(WORK ITEM):
Below are some entries. Copy each line in them that holds "pink".

::: AVAILABLE RECORDS :::

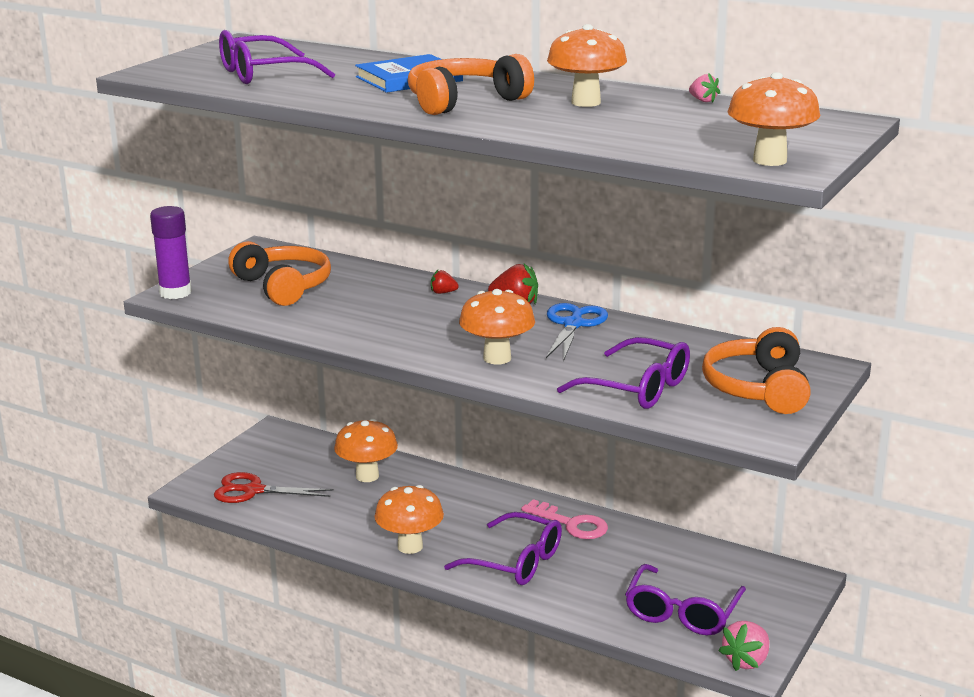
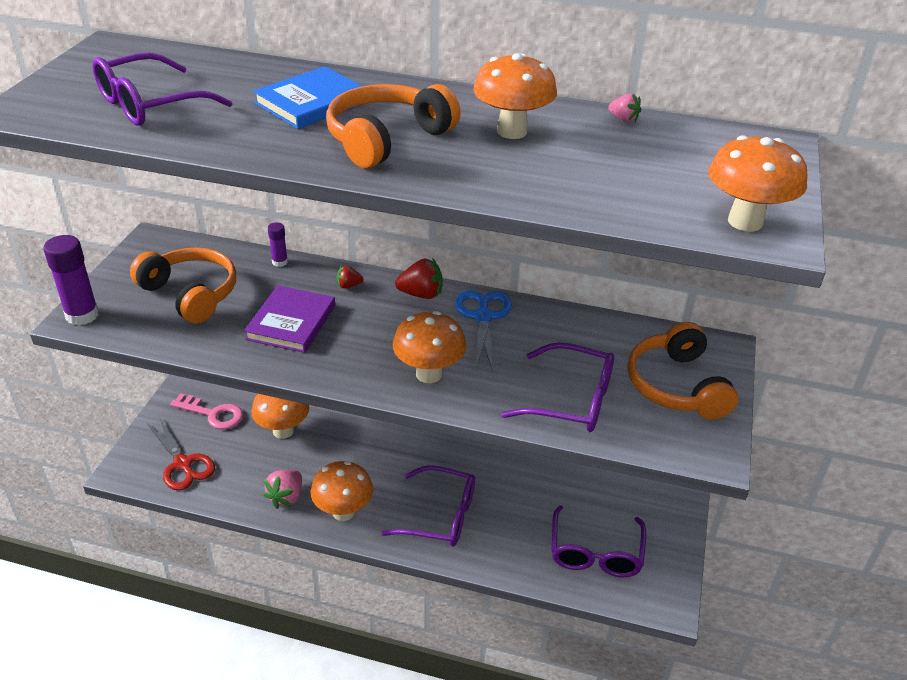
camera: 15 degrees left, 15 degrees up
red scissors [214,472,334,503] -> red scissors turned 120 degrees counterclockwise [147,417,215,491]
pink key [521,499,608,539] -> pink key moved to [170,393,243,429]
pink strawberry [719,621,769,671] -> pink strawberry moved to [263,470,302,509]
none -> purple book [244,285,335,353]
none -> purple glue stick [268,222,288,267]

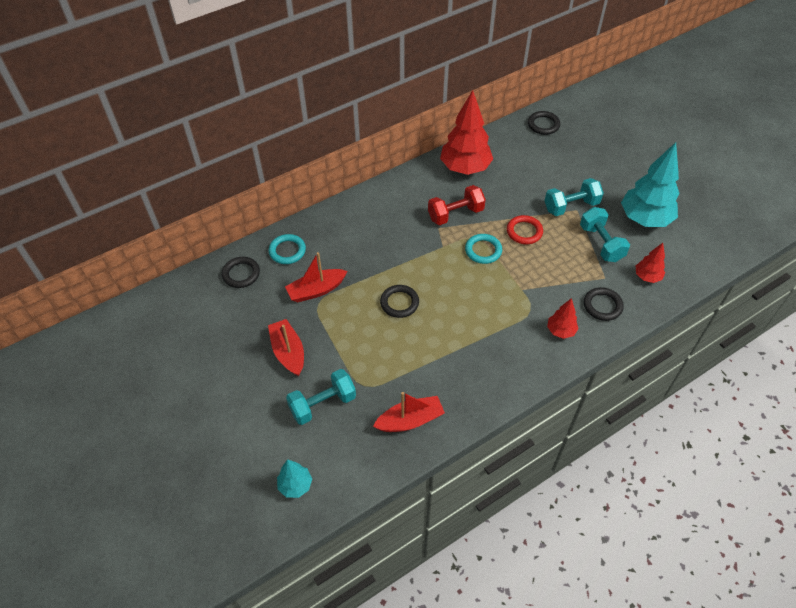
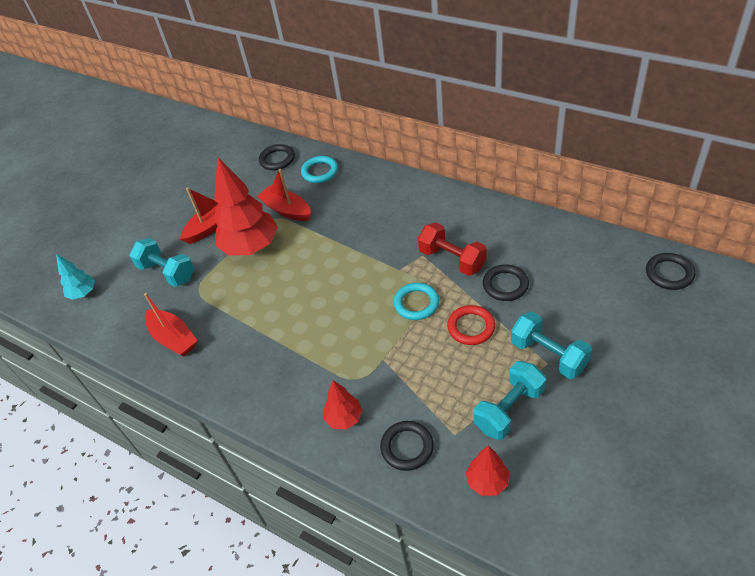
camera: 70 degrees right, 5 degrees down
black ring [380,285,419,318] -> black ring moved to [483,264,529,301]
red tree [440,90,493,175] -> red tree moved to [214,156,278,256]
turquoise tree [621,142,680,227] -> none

:::

(YOUR SOLUTION):
pink key [521,499,608,539] -> pink key moved to [170,393,243,429]
pink strawberry [719,621,769,671] -> pink strawberry moved to [263,470,302,509]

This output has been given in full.